#### [Given data]

────────────────

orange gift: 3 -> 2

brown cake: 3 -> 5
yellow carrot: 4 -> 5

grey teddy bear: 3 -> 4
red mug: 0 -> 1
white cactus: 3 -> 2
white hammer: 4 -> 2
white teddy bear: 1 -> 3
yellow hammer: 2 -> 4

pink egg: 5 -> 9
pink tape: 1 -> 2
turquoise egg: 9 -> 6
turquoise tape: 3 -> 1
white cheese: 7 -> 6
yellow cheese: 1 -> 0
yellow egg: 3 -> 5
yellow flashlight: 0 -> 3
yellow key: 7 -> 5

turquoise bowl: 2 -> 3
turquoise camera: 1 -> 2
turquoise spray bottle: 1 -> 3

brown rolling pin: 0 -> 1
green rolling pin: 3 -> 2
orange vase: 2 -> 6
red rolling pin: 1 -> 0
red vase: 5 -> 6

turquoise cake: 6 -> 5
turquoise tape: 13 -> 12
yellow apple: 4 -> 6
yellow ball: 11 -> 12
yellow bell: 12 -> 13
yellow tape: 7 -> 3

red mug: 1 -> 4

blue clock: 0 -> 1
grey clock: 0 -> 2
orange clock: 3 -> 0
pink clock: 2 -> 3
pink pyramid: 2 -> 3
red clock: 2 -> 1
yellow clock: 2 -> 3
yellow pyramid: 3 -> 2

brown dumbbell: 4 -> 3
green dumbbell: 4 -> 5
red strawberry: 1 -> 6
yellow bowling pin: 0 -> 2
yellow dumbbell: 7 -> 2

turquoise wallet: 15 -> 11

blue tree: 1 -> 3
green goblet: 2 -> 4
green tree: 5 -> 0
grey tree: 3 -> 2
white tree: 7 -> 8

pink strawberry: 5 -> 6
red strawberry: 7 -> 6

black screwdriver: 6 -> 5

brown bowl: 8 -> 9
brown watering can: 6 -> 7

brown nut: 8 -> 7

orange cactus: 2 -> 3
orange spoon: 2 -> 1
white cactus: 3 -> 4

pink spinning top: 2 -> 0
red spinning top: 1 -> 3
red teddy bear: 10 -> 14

────────────────

#### [Task details]
Only the lines from the one containing "white cactus: 3 -> 4" through the end of the listing belong in the response, each reproduced exactly.

#### [Answer to the problem]
white cactus: 3 -> 4

pink spinning top: 2 -> 0
red spinning top: 1 -> 3
red teddy bear: 10 -> 14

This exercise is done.